**What you will do:**
The listing below should be printed again word for word, without any images.
====
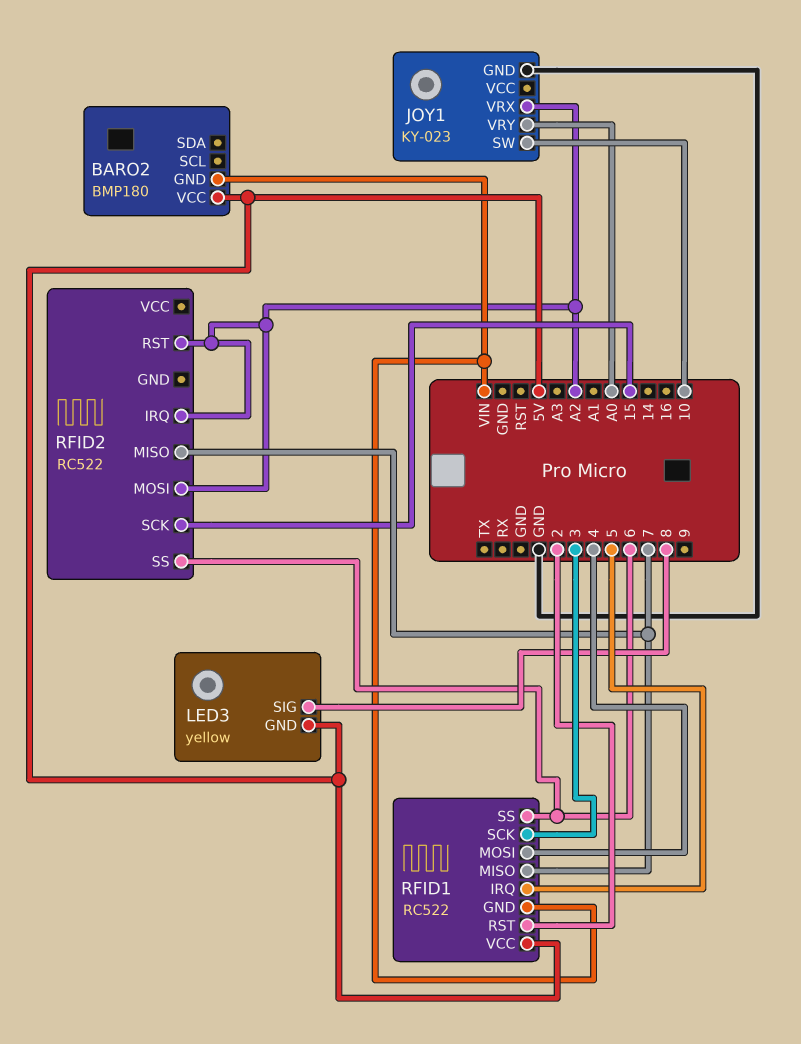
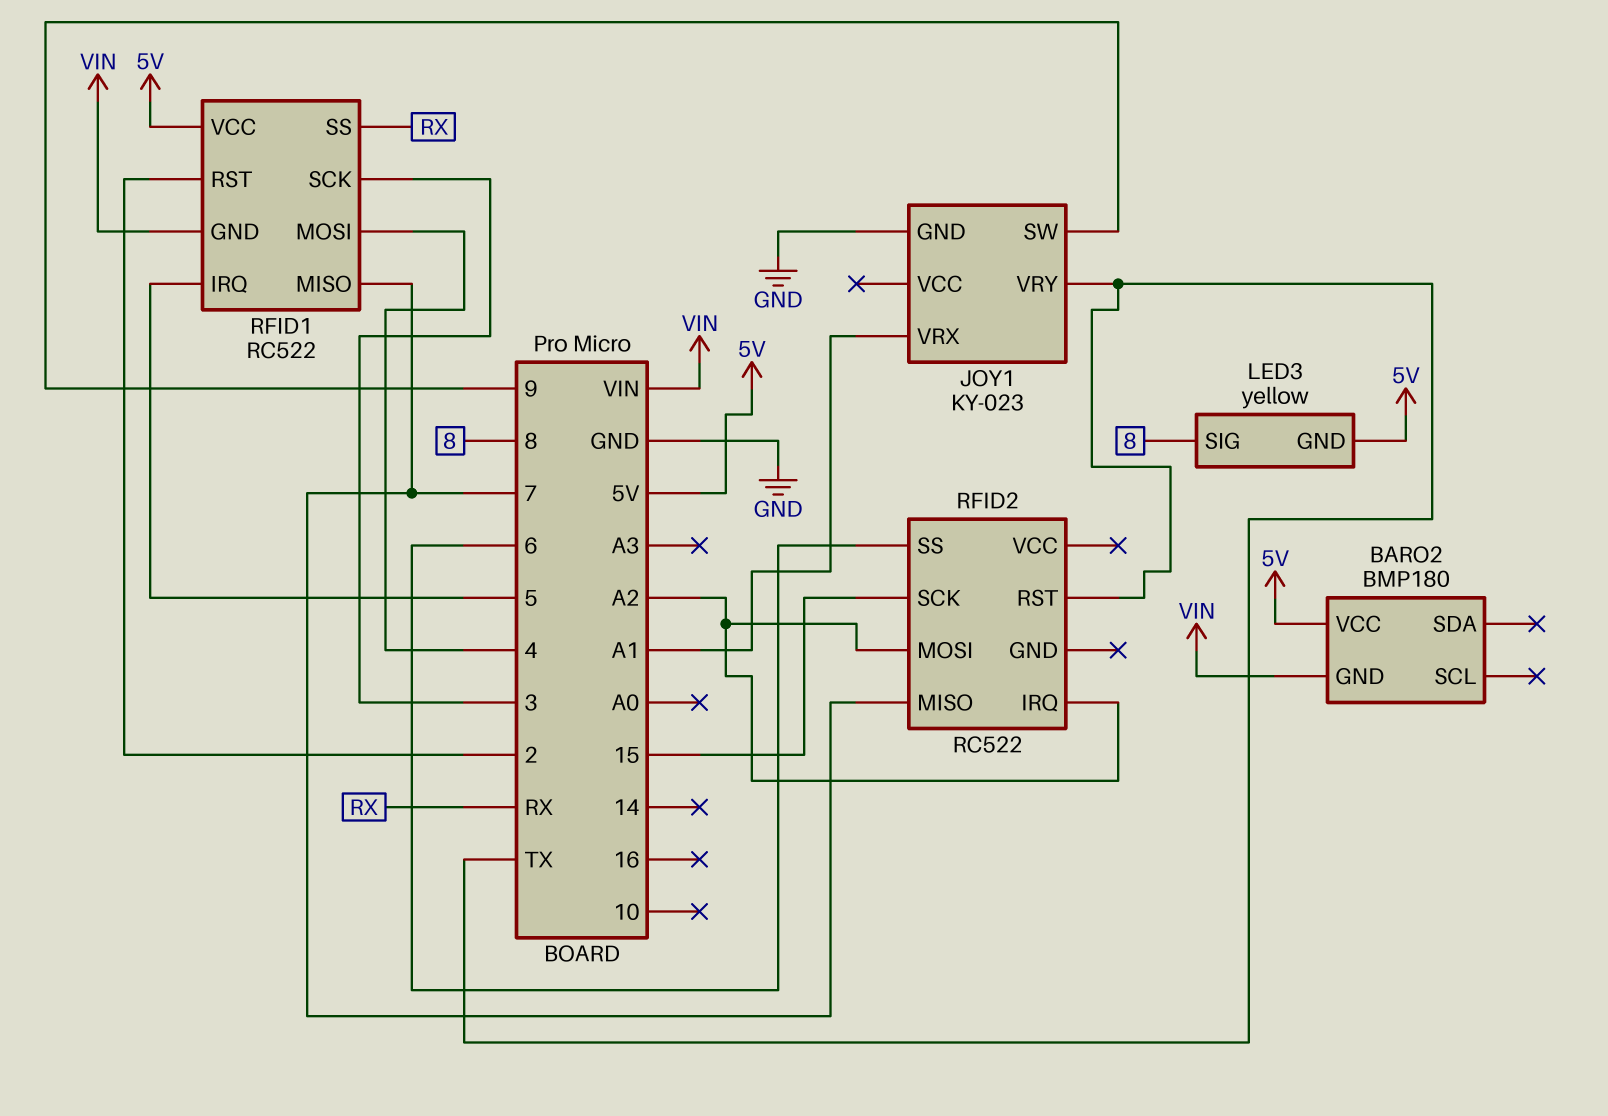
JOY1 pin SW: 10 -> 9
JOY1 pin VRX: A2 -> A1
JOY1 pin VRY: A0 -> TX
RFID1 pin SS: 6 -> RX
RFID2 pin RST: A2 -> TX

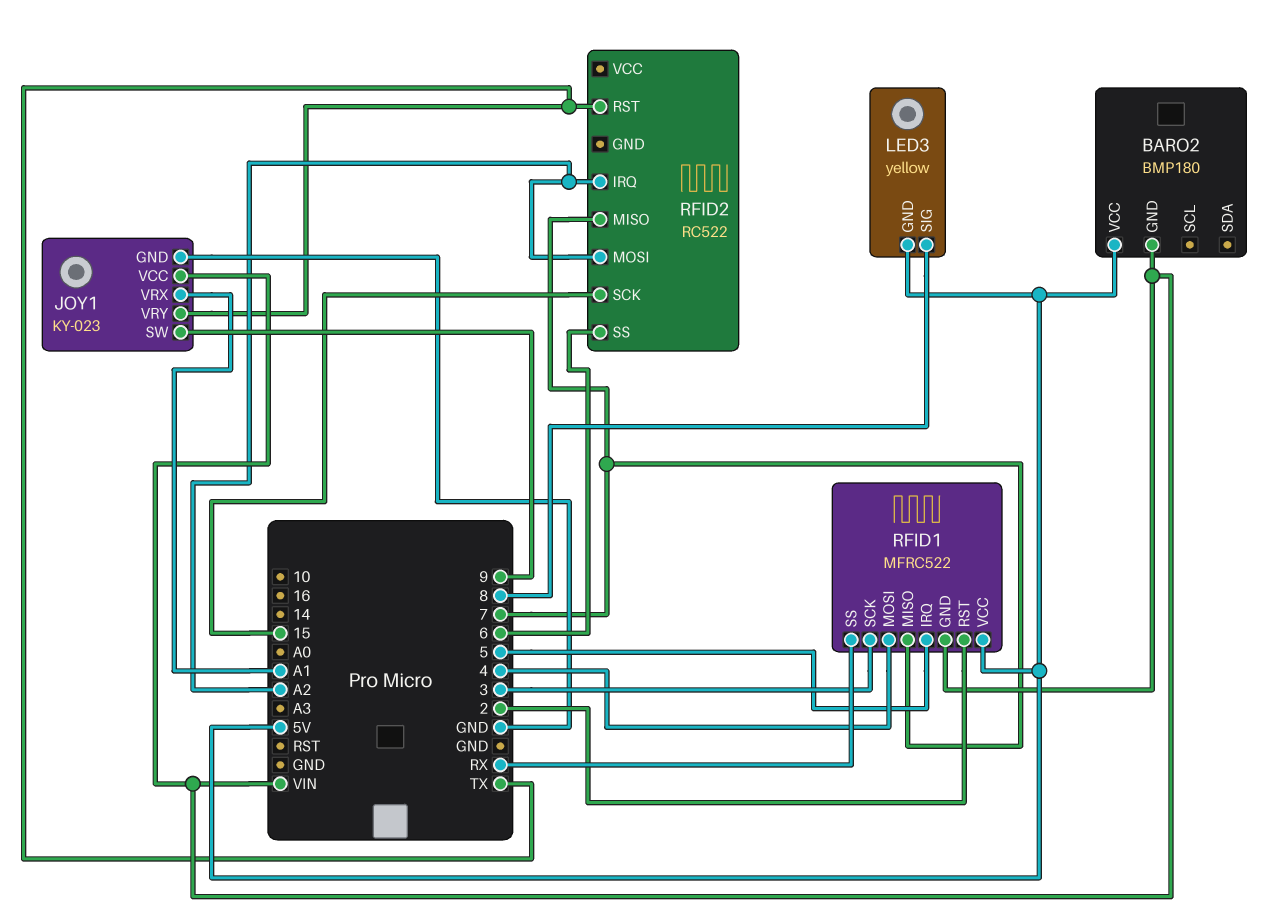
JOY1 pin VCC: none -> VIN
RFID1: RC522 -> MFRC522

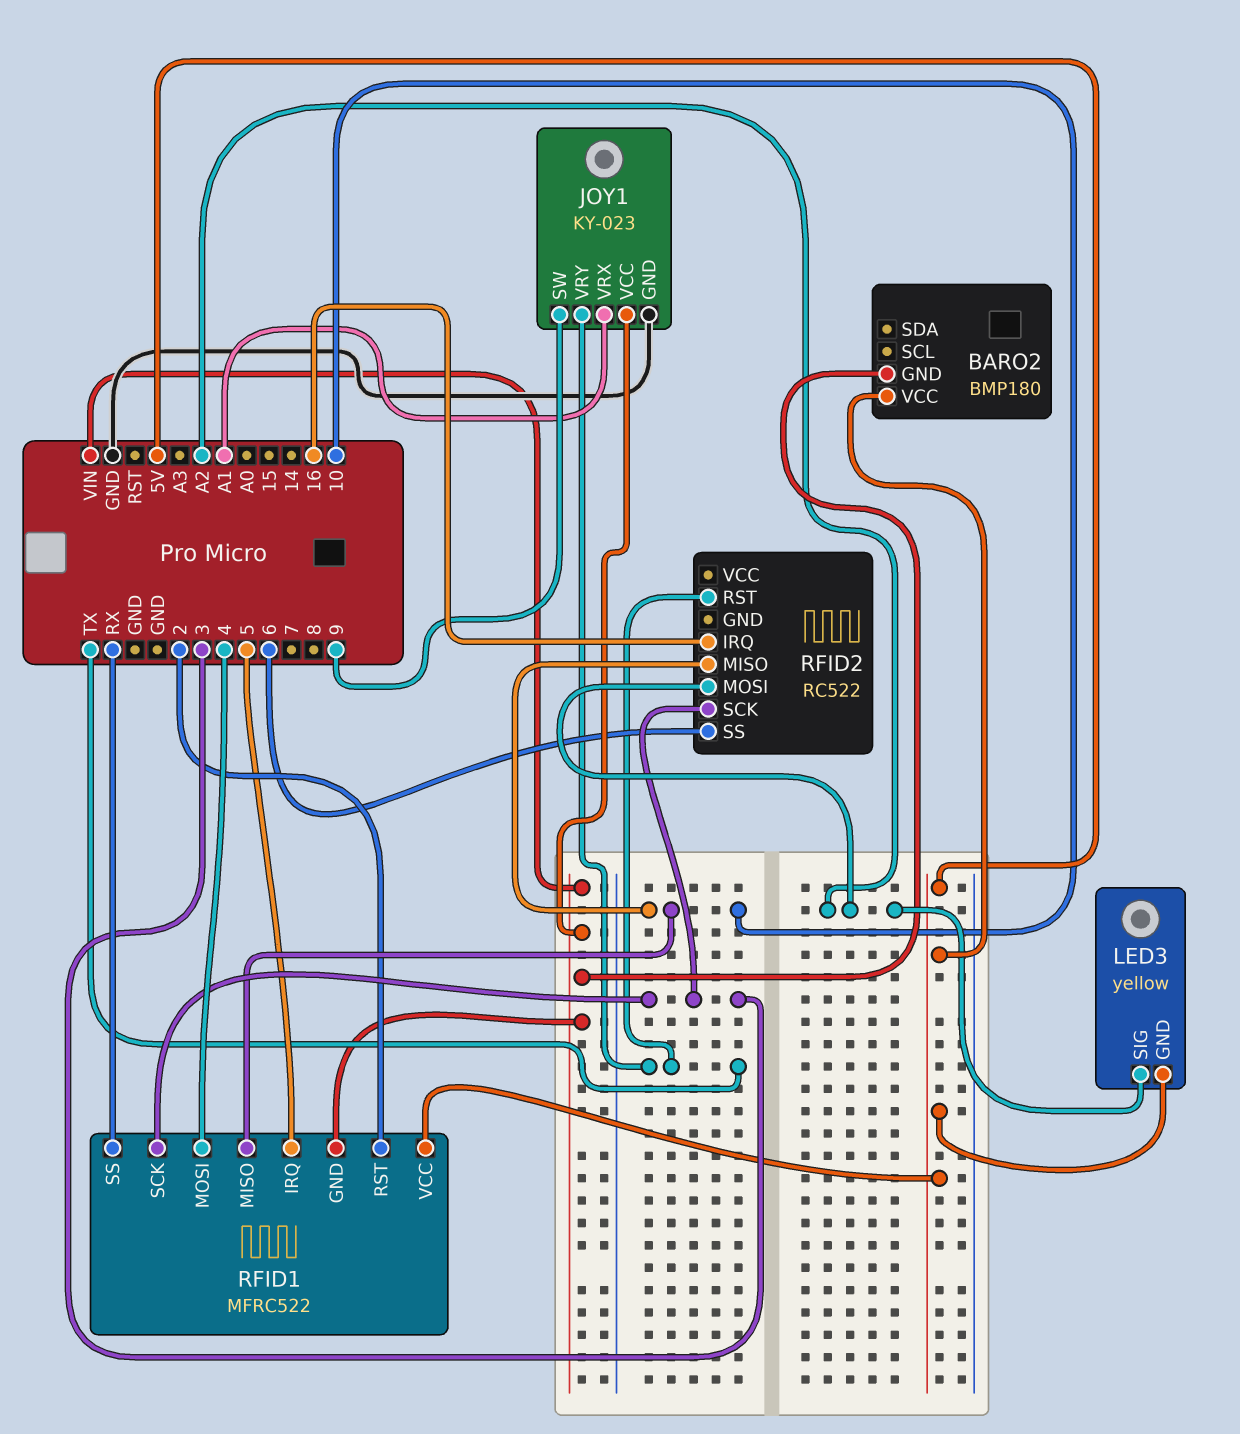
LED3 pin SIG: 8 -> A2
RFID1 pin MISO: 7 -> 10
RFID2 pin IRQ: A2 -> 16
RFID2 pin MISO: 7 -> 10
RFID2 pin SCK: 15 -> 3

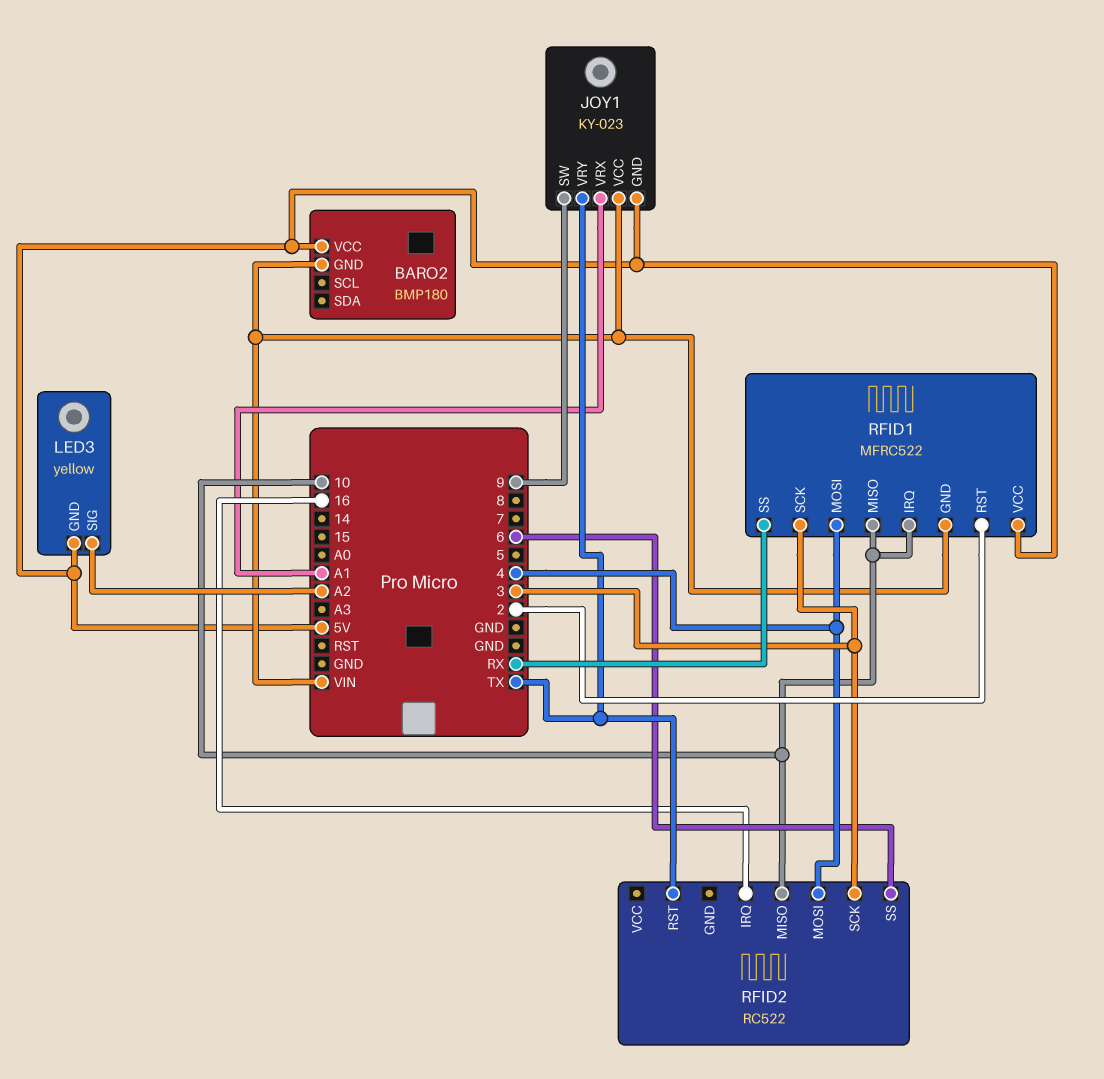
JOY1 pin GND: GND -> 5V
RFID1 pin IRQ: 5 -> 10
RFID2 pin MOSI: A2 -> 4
====
**Solution for this problem:**
JOY1 pin SW: 10 -> 9
JOY1 pin VRX: A2 -> A1
JOY1 pin VRY: A0 -> TX
RFID1 pin SS: 6 -> RX
RFID2 pin RST: A2 -> TX

JOY1 pin VCC: none -> VIN
RFID1: RC522 -> MFRC522

LED3 pin SIG: 8 -> A2
RFID1 pin MISO: 7 -> 10
RFID2 pin IRQ: A2 -> 16
RFID2 pin MISO: 7 -> 10
RFID2 pin SCK: 15 -> 3

JOY1 pin GND: GND -> 5V
RFID1 pin IRQ: 5 -> 10
RFID2 pin MOSI: A2 -> 4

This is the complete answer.